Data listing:
• • • • • • •

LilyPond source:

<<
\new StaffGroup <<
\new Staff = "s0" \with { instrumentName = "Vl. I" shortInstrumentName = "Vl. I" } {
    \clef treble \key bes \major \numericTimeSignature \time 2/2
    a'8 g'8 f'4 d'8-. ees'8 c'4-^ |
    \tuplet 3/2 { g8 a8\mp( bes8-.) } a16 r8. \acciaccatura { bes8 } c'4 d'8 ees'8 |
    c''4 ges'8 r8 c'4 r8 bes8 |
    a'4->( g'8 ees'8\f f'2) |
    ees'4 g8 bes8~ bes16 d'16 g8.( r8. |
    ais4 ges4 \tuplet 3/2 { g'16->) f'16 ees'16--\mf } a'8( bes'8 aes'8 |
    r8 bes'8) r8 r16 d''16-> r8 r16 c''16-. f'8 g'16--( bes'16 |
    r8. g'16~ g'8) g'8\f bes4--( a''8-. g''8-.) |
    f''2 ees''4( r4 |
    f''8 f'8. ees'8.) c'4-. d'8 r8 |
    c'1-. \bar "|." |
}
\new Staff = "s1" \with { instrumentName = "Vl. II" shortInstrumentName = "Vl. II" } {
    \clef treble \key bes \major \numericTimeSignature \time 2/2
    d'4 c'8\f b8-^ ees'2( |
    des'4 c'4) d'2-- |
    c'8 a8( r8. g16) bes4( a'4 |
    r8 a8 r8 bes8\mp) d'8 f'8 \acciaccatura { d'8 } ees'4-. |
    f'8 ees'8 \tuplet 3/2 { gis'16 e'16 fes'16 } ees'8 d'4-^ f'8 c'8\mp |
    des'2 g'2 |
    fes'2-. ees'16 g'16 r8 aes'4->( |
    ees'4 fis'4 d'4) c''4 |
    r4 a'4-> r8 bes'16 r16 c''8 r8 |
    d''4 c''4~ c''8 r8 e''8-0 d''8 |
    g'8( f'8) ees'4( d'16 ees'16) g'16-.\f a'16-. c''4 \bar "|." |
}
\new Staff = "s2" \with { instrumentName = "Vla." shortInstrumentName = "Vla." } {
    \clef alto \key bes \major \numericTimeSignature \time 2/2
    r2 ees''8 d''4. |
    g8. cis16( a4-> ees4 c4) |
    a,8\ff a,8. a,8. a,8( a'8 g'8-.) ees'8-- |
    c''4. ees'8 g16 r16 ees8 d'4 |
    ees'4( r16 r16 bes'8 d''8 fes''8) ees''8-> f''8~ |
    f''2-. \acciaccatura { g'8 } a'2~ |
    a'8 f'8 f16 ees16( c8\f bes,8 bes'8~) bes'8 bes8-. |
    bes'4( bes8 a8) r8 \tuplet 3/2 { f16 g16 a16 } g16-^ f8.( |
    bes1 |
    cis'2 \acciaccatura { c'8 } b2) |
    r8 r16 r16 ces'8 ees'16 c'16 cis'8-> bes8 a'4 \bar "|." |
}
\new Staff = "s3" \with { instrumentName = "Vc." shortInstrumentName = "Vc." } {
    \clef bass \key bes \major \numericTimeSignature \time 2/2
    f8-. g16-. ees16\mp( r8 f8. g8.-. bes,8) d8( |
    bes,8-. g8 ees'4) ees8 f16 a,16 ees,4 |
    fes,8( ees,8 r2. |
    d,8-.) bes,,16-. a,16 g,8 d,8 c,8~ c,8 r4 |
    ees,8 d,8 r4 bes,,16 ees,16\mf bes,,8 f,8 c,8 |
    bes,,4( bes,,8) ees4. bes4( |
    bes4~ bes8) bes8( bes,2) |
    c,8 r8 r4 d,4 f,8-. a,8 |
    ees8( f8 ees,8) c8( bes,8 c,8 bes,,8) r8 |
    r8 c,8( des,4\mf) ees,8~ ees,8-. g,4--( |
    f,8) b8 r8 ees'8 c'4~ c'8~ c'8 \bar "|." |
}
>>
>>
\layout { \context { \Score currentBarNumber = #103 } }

• • • • • • •

Required task -
How many lines of the data above contain the string "numericTimeSignature", with case counting? Reply with the number only.

The answer -
4